The records must be duplicated exactly, with every picture left out.

*** The records Section Begins ***

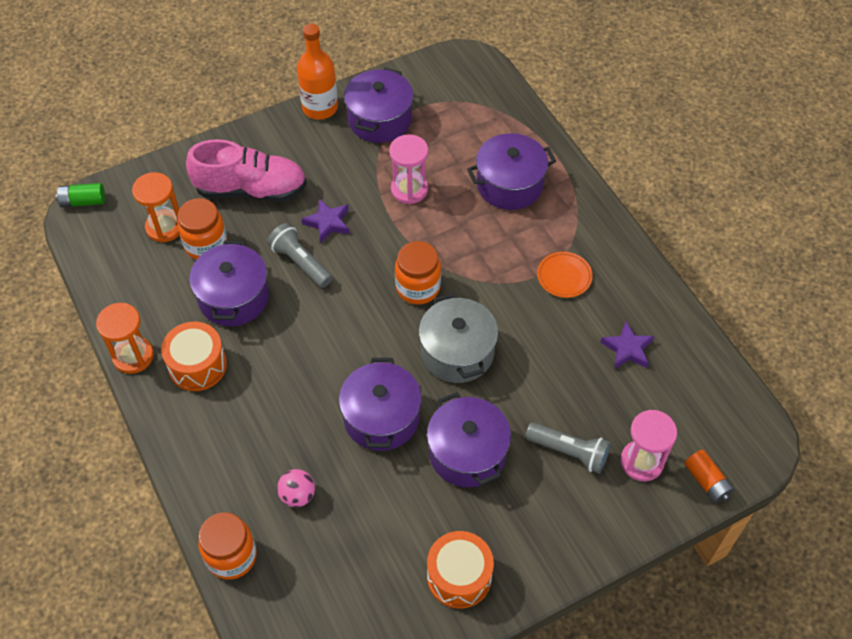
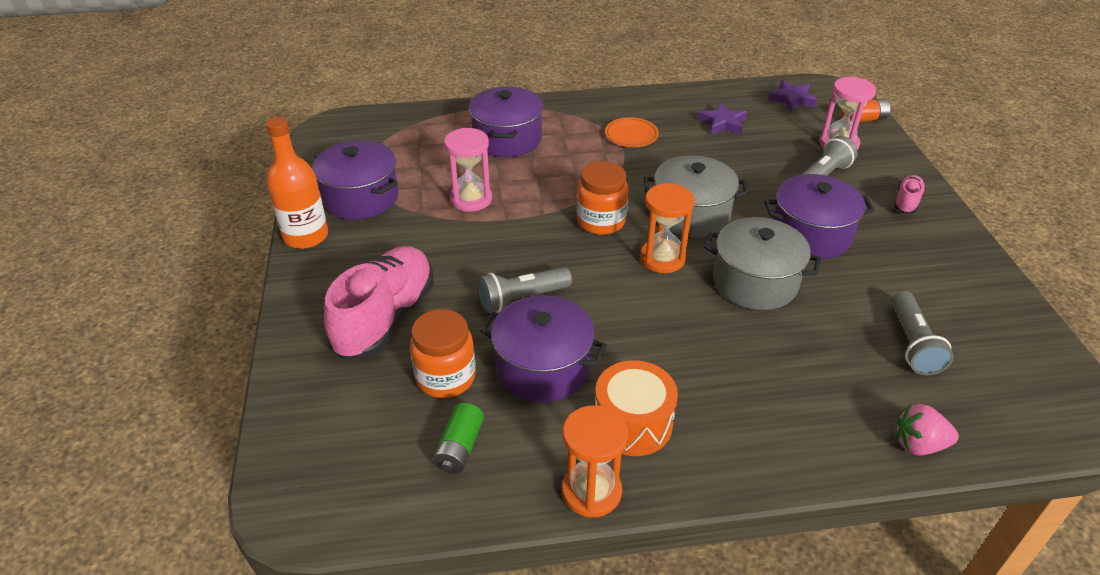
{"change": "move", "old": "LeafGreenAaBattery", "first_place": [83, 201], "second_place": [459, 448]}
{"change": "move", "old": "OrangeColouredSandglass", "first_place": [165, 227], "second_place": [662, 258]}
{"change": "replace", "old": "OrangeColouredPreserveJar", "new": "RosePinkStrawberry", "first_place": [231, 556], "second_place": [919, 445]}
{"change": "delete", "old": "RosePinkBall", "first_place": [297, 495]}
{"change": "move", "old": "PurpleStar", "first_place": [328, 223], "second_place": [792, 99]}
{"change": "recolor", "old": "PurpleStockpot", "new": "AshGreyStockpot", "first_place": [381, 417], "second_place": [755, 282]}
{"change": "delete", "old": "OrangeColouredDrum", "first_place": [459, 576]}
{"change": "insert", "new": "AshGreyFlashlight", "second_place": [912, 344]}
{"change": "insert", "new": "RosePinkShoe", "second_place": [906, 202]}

*** The records Section Ends ***

## Response below
{"change": "move", "old": "LeafGreenAaBattery", "first_place": [83, 201], "second_place": [459, 448]}
{"change": "move", "old": "OrangeColouredSandglass", "first_place": [165, 227], "second_place": [662, 258]}
{"change": "replace", "old": "OrangeColouredPreserveJar", "new": "RosePinkStrawberry", "first_place": [231, 556], "second_place": [919, 445]}
{"change": "delete", "old": "RosePinkBall", "first_place": [297, 495]}
{"change": "move", "old": "PurpleStar", "first_place": [328, 223], "second_place": [792, 99]}
{"change": "recolor", "old": "PurpleStockpot", "new": "AshGreyStockpot", "first_place": [381, 417], "second_place": [755, 282]}
{"change": "delete", "old": "OrangeColouredDrum", "first_place": [459, 576]}
{"change": "insert", "new": "AshGreyFlashlight", "second_place": [912, 344]}
{"change": "insert", "new": "RosePinkShoe", "second_place": [906, 202]}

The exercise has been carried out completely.